- **Directions**
When the line with "S103: button (AGND, N006) -> none" appears below, start repeating lines exactly, and keep going through the line with "BT3: 1.5V (plus"; add nothing outside that span.

- **Edit tracking data**
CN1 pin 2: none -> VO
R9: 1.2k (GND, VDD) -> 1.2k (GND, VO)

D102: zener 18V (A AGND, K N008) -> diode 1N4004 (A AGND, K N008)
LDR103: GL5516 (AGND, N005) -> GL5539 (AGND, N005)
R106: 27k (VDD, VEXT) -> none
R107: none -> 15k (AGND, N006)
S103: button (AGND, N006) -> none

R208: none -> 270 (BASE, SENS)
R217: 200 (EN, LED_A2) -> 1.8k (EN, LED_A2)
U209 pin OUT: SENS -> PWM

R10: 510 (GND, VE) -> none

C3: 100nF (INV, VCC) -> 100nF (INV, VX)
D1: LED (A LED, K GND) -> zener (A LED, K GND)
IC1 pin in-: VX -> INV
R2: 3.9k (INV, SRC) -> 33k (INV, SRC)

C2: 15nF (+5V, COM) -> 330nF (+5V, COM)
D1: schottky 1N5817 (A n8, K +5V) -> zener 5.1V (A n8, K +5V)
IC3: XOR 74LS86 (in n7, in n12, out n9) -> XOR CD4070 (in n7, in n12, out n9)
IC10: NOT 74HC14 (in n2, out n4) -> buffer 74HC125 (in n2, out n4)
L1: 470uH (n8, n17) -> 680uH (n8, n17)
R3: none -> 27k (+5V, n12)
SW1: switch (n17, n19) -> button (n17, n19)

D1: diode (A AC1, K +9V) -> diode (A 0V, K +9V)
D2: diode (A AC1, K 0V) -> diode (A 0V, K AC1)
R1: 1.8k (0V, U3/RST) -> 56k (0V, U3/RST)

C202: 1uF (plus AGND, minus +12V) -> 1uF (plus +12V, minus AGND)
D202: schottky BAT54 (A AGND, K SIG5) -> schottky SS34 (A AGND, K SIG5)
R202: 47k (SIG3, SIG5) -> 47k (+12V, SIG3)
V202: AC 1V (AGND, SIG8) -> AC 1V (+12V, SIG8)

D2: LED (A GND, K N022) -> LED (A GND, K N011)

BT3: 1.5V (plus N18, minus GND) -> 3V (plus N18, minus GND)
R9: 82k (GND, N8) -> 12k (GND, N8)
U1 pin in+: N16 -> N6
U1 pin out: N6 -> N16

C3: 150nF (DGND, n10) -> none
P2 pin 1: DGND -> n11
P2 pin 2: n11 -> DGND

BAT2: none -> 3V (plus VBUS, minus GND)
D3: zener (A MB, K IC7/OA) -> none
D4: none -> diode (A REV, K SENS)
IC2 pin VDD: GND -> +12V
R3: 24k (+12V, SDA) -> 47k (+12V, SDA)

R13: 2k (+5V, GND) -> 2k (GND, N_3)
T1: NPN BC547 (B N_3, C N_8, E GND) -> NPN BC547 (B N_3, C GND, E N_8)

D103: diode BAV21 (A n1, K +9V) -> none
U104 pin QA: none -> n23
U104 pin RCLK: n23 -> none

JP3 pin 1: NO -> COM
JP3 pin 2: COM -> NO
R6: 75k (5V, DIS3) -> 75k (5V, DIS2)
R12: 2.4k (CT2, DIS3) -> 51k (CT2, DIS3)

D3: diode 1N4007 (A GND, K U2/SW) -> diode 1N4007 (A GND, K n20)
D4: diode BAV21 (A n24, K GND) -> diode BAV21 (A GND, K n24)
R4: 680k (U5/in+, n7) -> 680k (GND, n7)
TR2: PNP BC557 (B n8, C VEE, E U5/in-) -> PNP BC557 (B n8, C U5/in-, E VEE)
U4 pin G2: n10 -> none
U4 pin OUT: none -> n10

- **Exercise output**
S103: button (AGND, N006) -> none

R208: none -> 270 (BASE, SENS)
R217: 200 (EN, LED_A2) -> 1.8k (EN, LED_A2)
U209 pin OUT: SENS -> PWM

R10: 510 (GND, VE) -> none

C3: 100nF (INV, VCC) -> 100nF (INV, VX)
D1: LED (A LED, K GND) -> zener (A LED, K GND)
IC1 pin in-: VX -> INV
R2: 3.9k (INV, SRC) -> 33k (INV, SRC)

C2: 15nF (+5V, COM) -> 330nF (+5V, COM)
D1: schottky 1N5817 (A n8, K +5V) -> zener 5.1V (A n8, K +5V)
IC3: XOR 74LS86 (in n7, in n12, out n9) -> XOR CD4070 (in n7, in n12, out n9)
IC10: NOT 74HC14 (in n2, out n4) -> buffer 74HC125 (in n2, out n4)
L1: 470uH (n8, n17) -> 680uH (n8, n17)
R3: none -> 27k (+5V, n12)
SW1: switch (n17, n19) -> button (n17, n19)

D1: diode (A AC1, K +9V) -> diode (A 0V, K +9V)
D2: diode (A AC1, K 0V) -> diode (A 0V, K AC1)
R1: 1.8k (0V, U3/RST) -> 56k (0V, U3/RST)

C202: 1uF (plus AGND, minus +12V) -> 1uF (plus +12V, minus AGND)
D202: schottky BAT54 (A AGND, K SIG5) -> schottky SS34 (A AGND, K SIG5)
R202: 47k (SIG3, SIG5) -> 47k (+12V, SIG3)
V202: AC 1V (AGND, SIG8) -> AC 1V (+12V, SIG8)

D2: LED (A GND, K N022) -> LED (A GND, K N011)

BT3: 1.5V (plus N18, minus GND) -> 3V (plus N18, minus GND)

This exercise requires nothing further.